Aim of the exercise
The lines wanted are those in the data below that include "plate".

-------- Available data --------

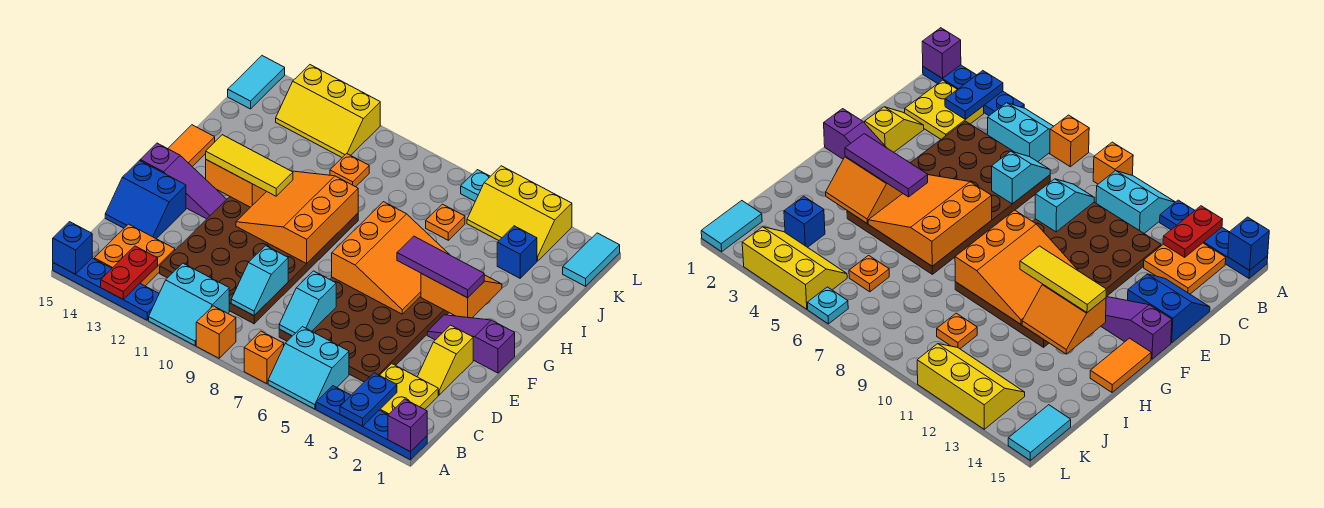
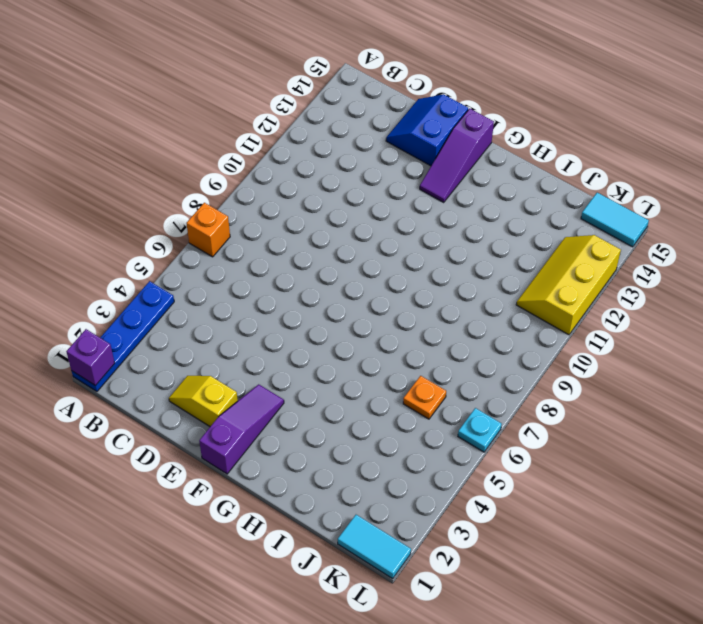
none -> cyan slope A5:B6 level 1 top B
none -> orange brick A9 level 1
none -> cyan slope A10:B11 level 1 top B
none -> blue plate A12:A15 level 1

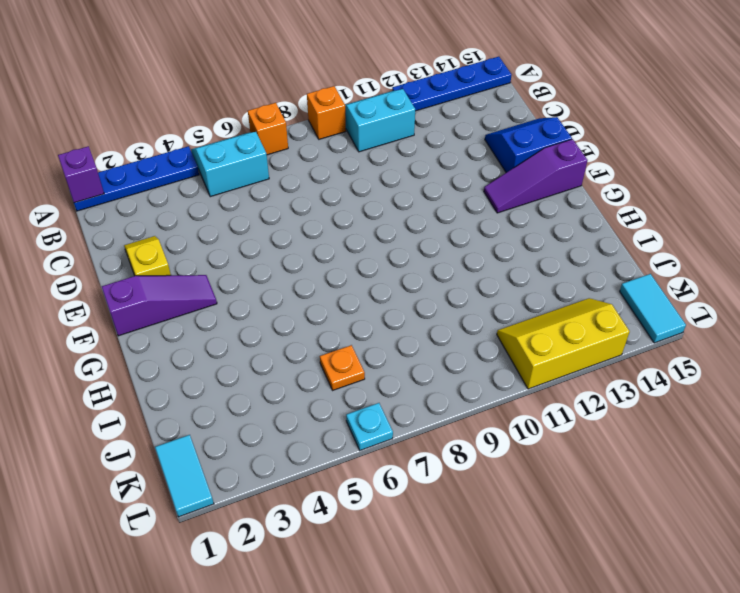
none -> yellow plate B2:C3 level 1
none -> orange plate B13:C14 level 1
none -> brown plate C4:H7 level 1
none -> brown plate C9:H12 level 1

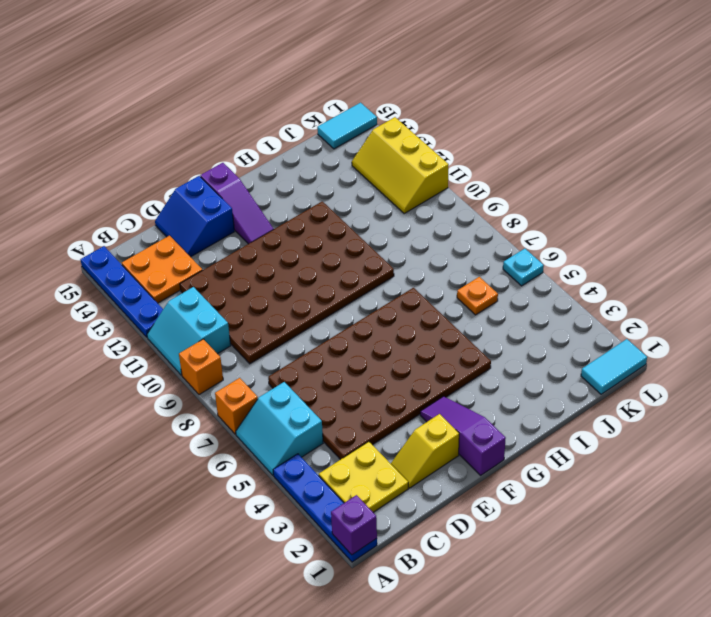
none -> orange tile G15:H15 level 1
none -> blue brick J3 level 1
none -> orange plate J10 level 1
none -> yellow slope K3:L5 level 1 top L

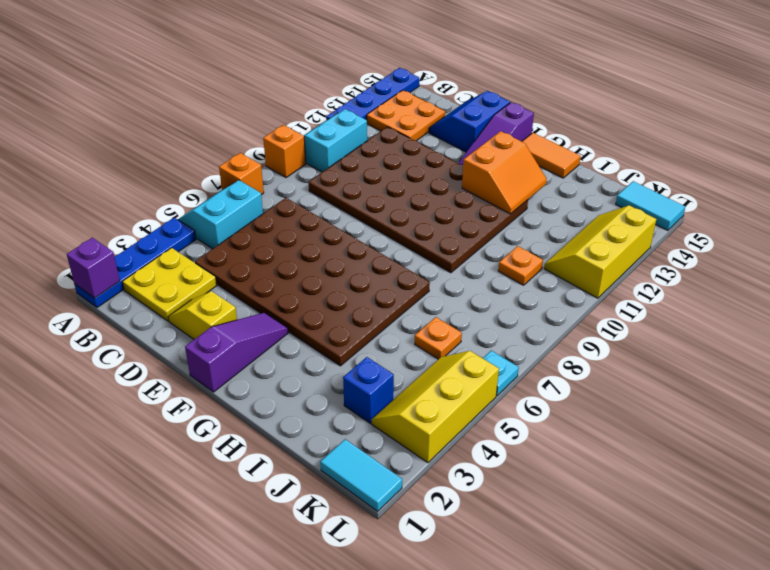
none -> blue plate A3:B3 level 2
none -> red plate A13:B13 level 2
none -> blue brick A15 level 2
none -> cyan slope C7:D7 level 2 top D

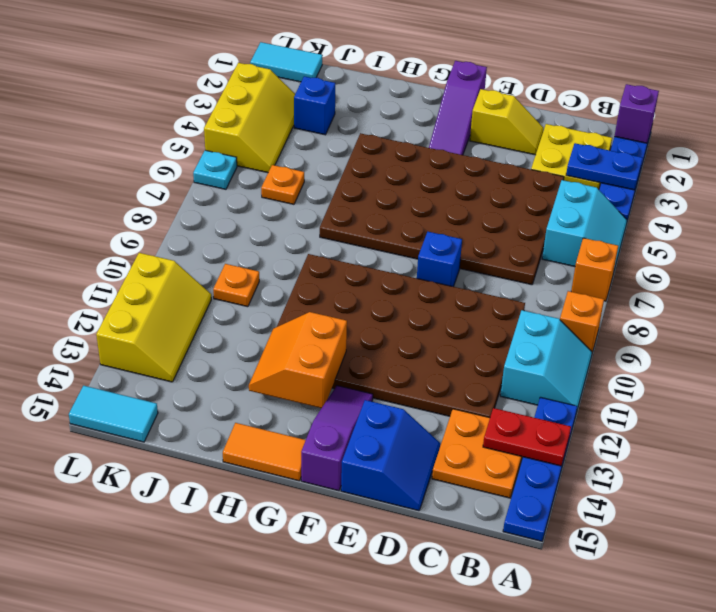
blue brick E8 level 1 -> blue brick A15 level 2
none -> cyan slope C7:D7 level 2 top D
none -> cyan slope C9:D9 level 2 top D
none -> orange slope F5:H7 level 2 top 7
none -> orange slope F9:H11 level 2 top 9

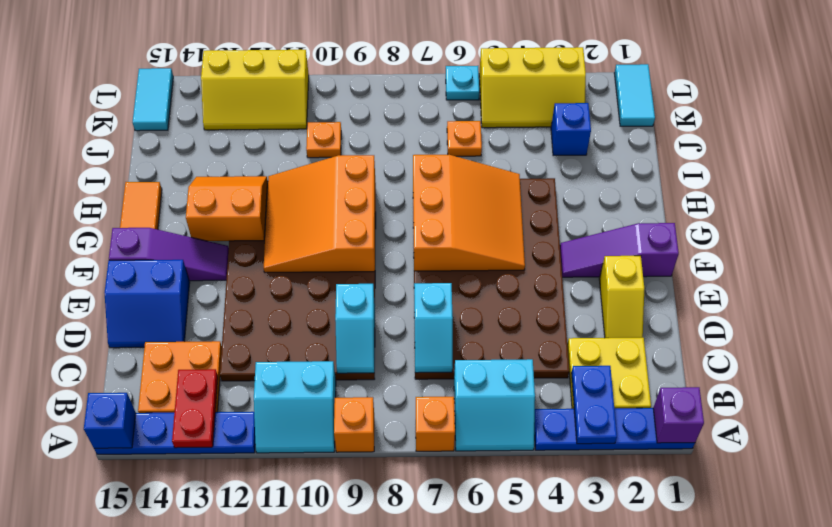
none -> orange slope G3:H4 level 2 top G
none -> purple tile G3:G5 level 3
none -> yellow tile G11:G13 level 3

--------

Finished exercise
none -> blue plate A12:A15 level 1
none -> yellow plate B2:C3 level 1
none -> orange plate B13:C14 level 1
none -> brown plate C4:H7 level 1
none -> brown plate C9:H12 level 1
none -> orange plate J10 level 1
none -> blue plate A3:B3 level 2
none -> red plate A13:B13 level 2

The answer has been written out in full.